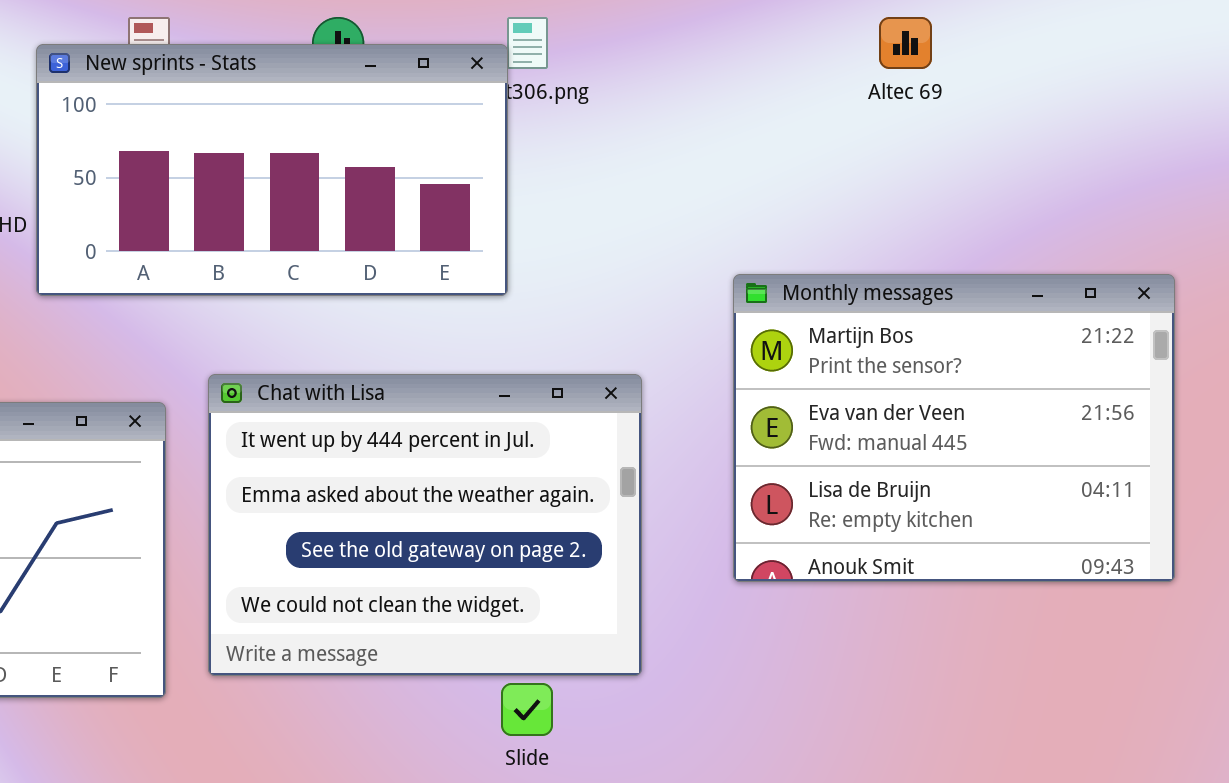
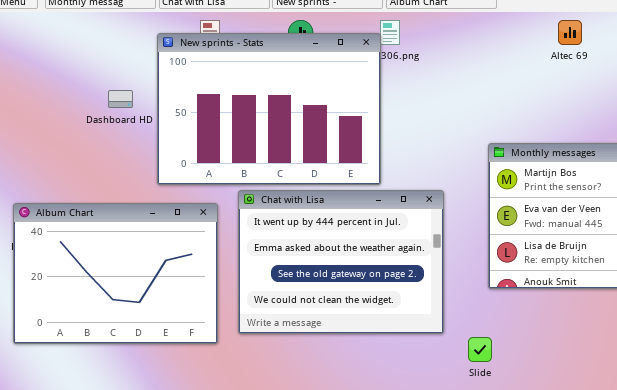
New sprints - Stats: [36,44,508,296] -> [157,33,381,185], resized
Slide: [501,683,553,736] -> [468,337,492,362], moved

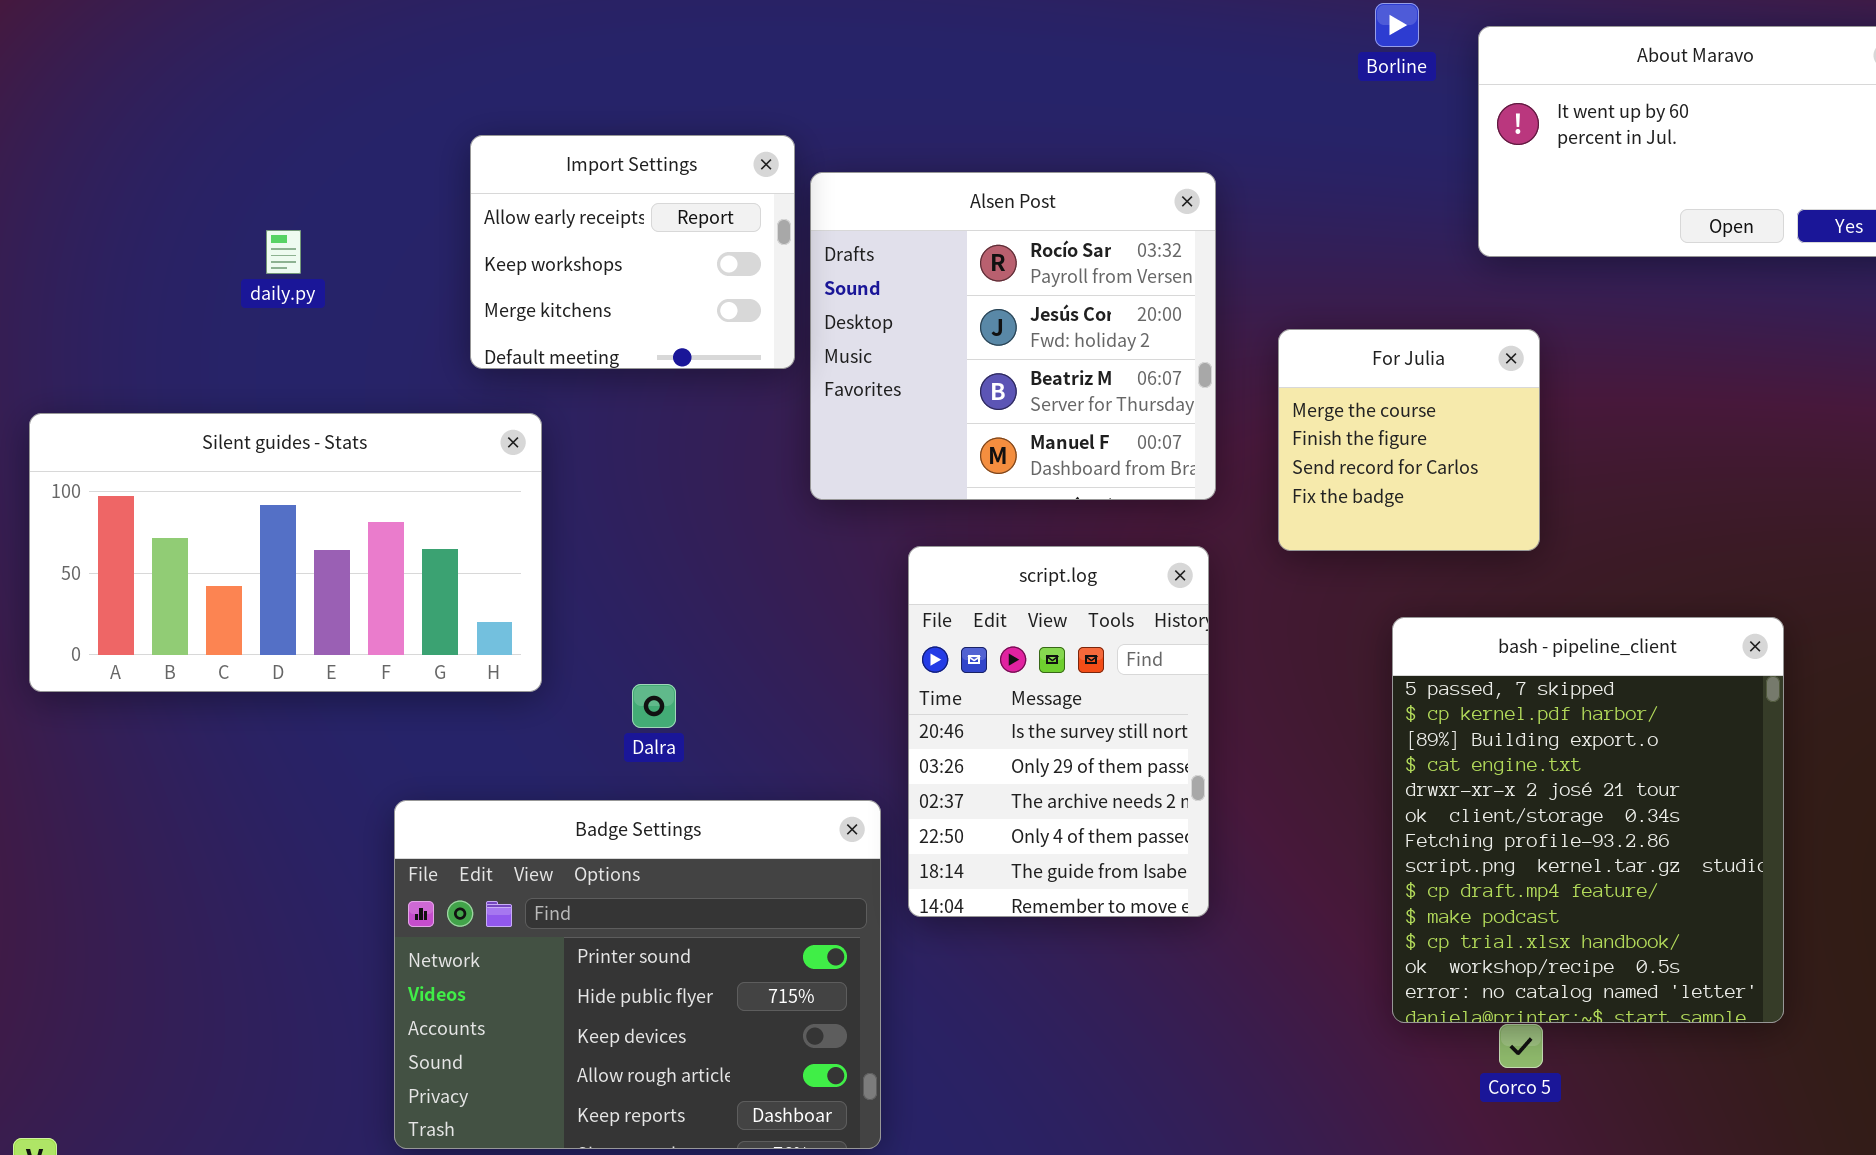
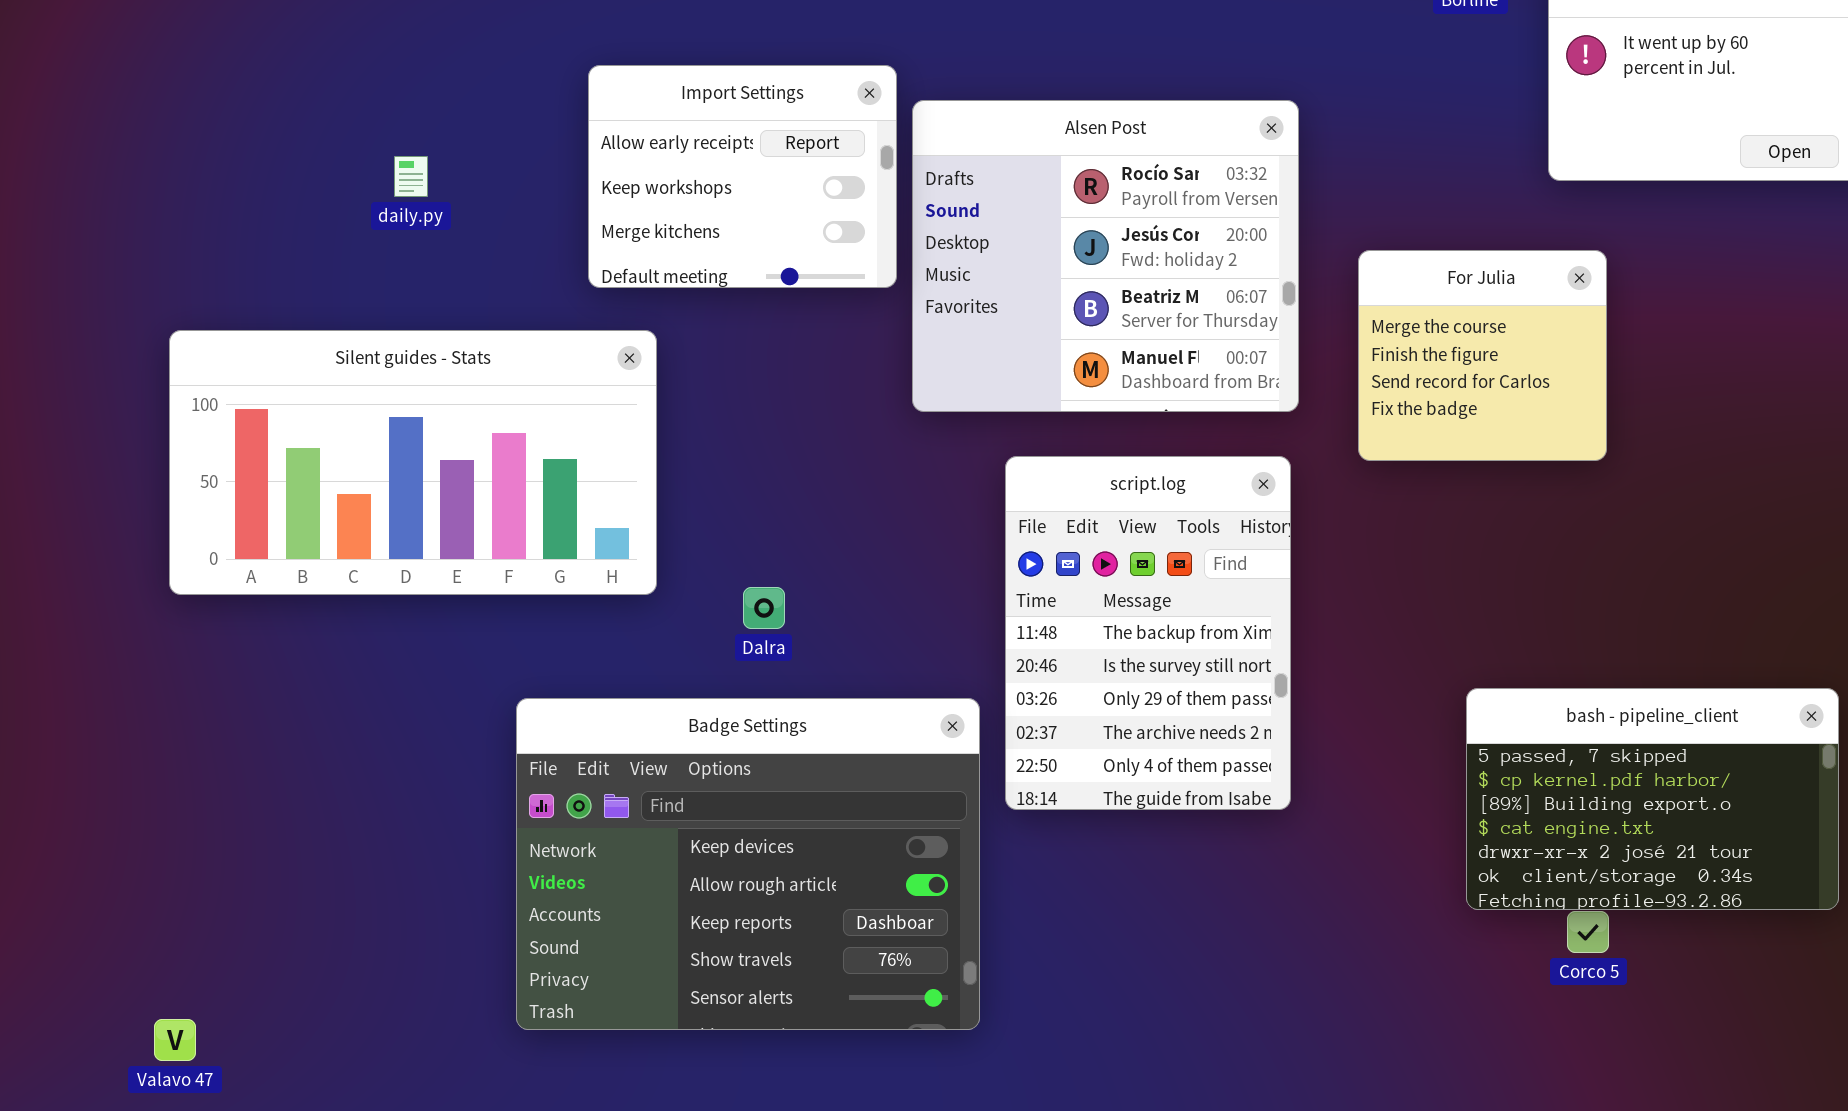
script.log: [908,546,1209,917] -> [1005,456,1291,810], scrolled up 1 row
bash - pipeline_client: [1392,617,1784,1023] -> [1466,688,1839,910], resized
Badge Settings: [394,800,881,1149] -> [516,698,980,1030], scrolled down 2 rows

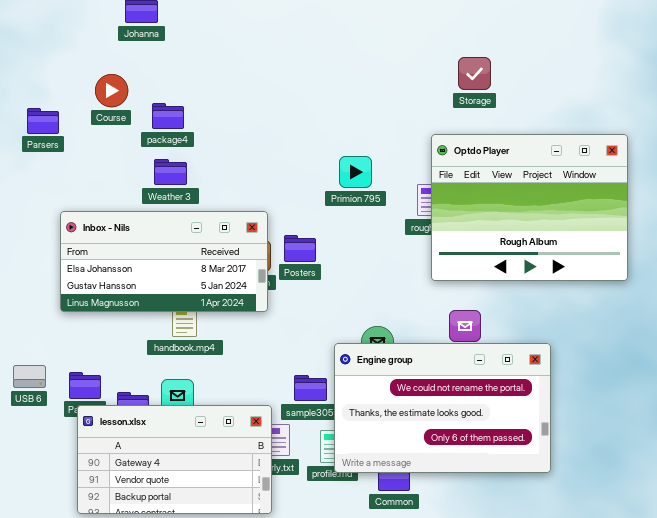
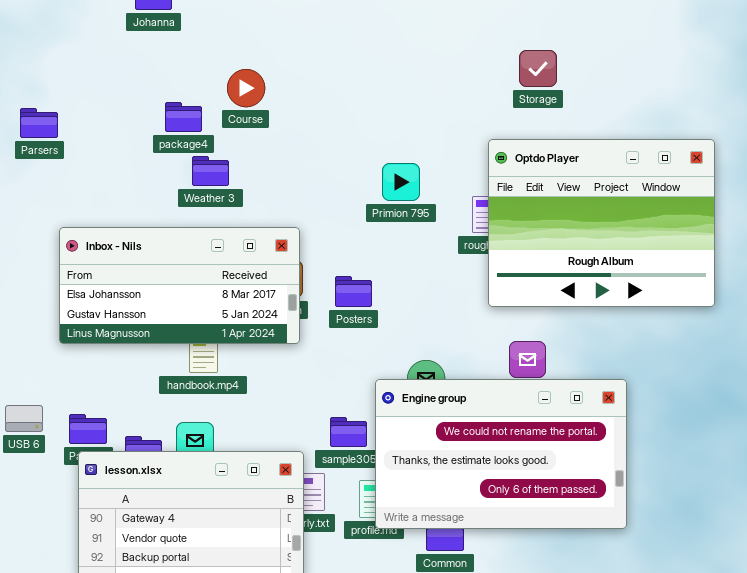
Course: [95,74,128,107] -> [227,69,265,107], moved
Weather 3: [154,159,187,185] -> [192,156,229,186], moved
Posters: [284,235,316,262] -> [335,276,372,307], moved

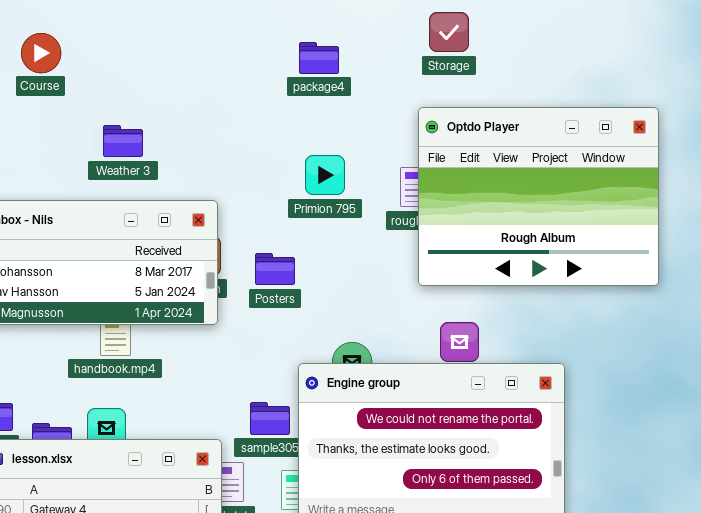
Storage: [519,50,557,87] -> [429,12,469,52], moved
Course: [227,69,265,107] -> [21,33,61,73], moved
package4: [165,102,202,132] -> [299,42,339,74], moved
Primion 795: [382,163,420,201] -> [305,155,345,195], moved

Task
Every word of the material, and none of its pictures, should be set down again.

Output below
New sprints - Stats: [36,44,508,296] -> [157,33,381,185], resized
Slide: [501,683,553,736] -> [468,337,492,362], moved

script.log: [908,546,1209,917] -> [1005,456,1291,810], scrolled up 1 row
bash - pipeline_client: [1392,617,1784,1023] -> [1466,688,1839,910], resized
Badge Settings: [394,800,881,1149] -> [516,698,980,1030], scrolled down 2 rows

Course: [95,74,128,107] -> [227,69,265,107], moved
Weather 3: [154,159,187,185] -> [192,156,229,186], moved
Posters: [284,235,316,262] -> [335,276,372,307], moved

Storage: [519,50,557,87] -> [429,12,469,52], moved
Course: [227,69,265,107] -> [21,33,61,73], moved
package4: [165,102,202,132] -> [299,42,339,74], moved
Primion 795: [382,163,420,201] -> [305,155,345,195], moved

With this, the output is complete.